Problem description
Exact reproduction is required for all entries.

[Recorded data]
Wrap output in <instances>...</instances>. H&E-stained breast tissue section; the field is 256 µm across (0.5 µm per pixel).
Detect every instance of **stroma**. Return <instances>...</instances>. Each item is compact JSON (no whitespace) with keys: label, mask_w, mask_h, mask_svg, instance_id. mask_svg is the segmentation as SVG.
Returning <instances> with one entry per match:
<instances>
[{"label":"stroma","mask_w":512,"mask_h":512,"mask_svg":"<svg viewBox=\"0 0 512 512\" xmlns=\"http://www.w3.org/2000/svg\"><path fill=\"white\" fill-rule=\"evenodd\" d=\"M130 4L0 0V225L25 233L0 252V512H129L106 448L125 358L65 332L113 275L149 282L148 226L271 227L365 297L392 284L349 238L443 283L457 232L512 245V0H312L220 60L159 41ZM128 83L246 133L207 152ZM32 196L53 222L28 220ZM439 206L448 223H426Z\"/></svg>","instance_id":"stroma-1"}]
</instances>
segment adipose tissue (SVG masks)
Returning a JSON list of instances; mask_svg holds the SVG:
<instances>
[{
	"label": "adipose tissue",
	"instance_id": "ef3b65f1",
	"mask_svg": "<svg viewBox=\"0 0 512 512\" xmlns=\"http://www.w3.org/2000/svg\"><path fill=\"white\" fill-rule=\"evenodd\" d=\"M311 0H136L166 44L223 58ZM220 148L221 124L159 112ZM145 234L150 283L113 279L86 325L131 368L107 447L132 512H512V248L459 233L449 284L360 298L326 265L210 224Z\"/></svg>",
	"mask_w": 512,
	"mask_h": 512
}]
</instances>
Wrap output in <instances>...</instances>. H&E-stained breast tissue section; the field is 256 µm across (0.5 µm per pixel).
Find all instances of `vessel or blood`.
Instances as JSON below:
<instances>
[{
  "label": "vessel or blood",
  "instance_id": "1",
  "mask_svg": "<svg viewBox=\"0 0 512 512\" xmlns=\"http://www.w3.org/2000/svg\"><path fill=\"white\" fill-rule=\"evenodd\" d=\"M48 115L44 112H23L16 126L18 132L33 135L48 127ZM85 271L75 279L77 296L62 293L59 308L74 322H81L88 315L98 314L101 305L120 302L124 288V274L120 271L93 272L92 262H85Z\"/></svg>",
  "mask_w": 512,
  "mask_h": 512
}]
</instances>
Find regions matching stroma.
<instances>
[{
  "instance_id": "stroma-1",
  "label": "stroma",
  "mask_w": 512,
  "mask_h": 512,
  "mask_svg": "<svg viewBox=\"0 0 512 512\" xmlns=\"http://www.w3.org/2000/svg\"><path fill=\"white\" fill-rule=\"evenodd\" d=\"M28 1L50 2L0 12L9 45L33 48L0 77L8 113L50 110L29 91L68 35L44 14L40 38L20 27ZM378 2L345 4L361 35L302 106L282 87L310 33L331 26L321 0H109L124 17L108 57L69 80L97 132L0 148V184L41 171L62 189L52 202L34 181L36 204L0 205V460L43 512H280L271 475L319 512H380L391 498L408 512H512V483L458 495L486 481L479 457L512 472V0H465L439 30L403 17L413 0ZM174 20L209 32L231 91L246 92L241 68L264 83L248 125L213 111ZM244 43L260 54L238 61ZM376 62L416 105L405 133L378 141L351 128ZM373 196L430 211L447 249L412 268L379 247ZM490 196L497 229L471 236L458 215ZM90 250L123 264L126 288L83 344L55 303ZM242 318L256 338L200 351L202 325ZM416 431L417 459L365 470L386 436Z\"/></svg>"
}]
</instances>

Written answer
Wrap output in <instances>...</instances>. H&E-stained breast tissue section; the field is 256 µm across (0.5 µm per pixel).
Detect every instance of **stroma**. Return <instances>...</instances>. Each item is compact JSON (no whitespace) with keys: label, mask_w, mask_h, mask_svg, instance_id. mask_svg is the segmentation as SVG.
Returning <instances> with one entry per match:
<instances>
[{"label":"stroma","mask_w":512,"mask_h":512,"mask_svg":"<svg viewBox=\"0 0 512 512\" xmlns=\"http://www.w3.org/2000/svg\"><path fill=\"white\" fill-rule=\"evenodd\" d=\"M130 4L0 0V225L25 233L0 252V512H129L106 448L125 358L65 332L113 275L149 282L148 226L271 227L365 297L392 284L349 238L443 283L457 232L512 245V0H312L220 60L159 41ZM128 83L246 133L207 152ZM32 196L53 222L28 220ZM439 206L448 223H426Z\"/></svg>","instance_id":"stroma-1"}]
</instances>
segment adipose tissue (SVG masks)
Returning a JSON list of instances; mask_svg holds the SVG:
<instances>
[{
	"label": "adipose tissue",
	"instance_id": "ef3b65f1",
	"mask_svg": "<svg viewBox=\"0 0 512 512\" xmlns=\"http://www.w3.org/2000/svg\"><path fill=\"white\" fill-rule=\"evenodd\" d=\"M311 0H136L166 44L223 58ZM220 148L221 124L159 112ZM145 234L150 283L113 279L86 325L131 368L107 447L132 512H512V248L459 233L449 284L360 298L326 265L210 224Z\"/></svg>",
	"mask_w": 512,
	"mask_h": 512
}]
</instances>
Wrap output in <instances>...</instances>. H&E-stained breast tissue section; the field is 256 µm across (0.5 µm per pixel).
Find all instances of `vessel or blood`.
Instances as JSON below:
<instances>
[{
  "label": "vessel or blood",
  "instance_id": "1",
  "mask_svg": "<svg viewBox=\"0 0 512 512\" xmlns=\"http://www.w3.org/2000/svg\"><path fill=\"white\" fill-rule=\"evenodd\" d=\"M48 115L44 112H23L16 126L18 132L33 135L48 127ZM85 271L75 279L77 296L62 293L59 308L74 322H81L88 315L98 314L101 305L120 302L124 288V274L120 271L93 272L92 262H85Z\"/></svg>",
  "mask_w": 512,
  "mask_h": 512
}]
</instances>
Find regions matching stroma.
<instances>
[{
  "instance_id": "stroma-1",
  "label": "stroma",
  "mask_w": 512,
  "mask_h": 512,
  "mask_svg": "<svg viewBox=\"0 0 512 512\" xmlns=\"http://www.w3.org/2000/svg\"><path fill=\"white\" fill-rule=\"evenodd\" d=\"M28 1L50 2L0 12L9 45L33 48L0 77L8 113L50 110L29 91L68 35L44 14L40 38L20 27ZM378 2L345 4L361 35L302 106L282 87L310 33L331 26L321 0H109L124 17L108 57L69 80L97 132L0 148V184L41 171L62 189L52 202L34 181L36 204L0 205V460L43 512H280L271 475L319 512H380L391 498L408 512H512V483L458 495L486 481L479 457L512 472V0H465L439 30L403 17L413 0ZM174 20L209 32L231 91L246 92L241 68L264 83L248 125L213 111ZM244 43L260 54L238 61ZM376 62L416 105L405 133L378 141L351 128ZM373 196L430 211L447 249L412 268L379 247ZM490 196L497 229L471 236L458 215ZM90 250L123 264L126 288L83 344L55 303ZM242 318L256 338L200 351L202 325ZM416 431L417 459L365 470L386 436Z\"/></svg>"
}]
</instances>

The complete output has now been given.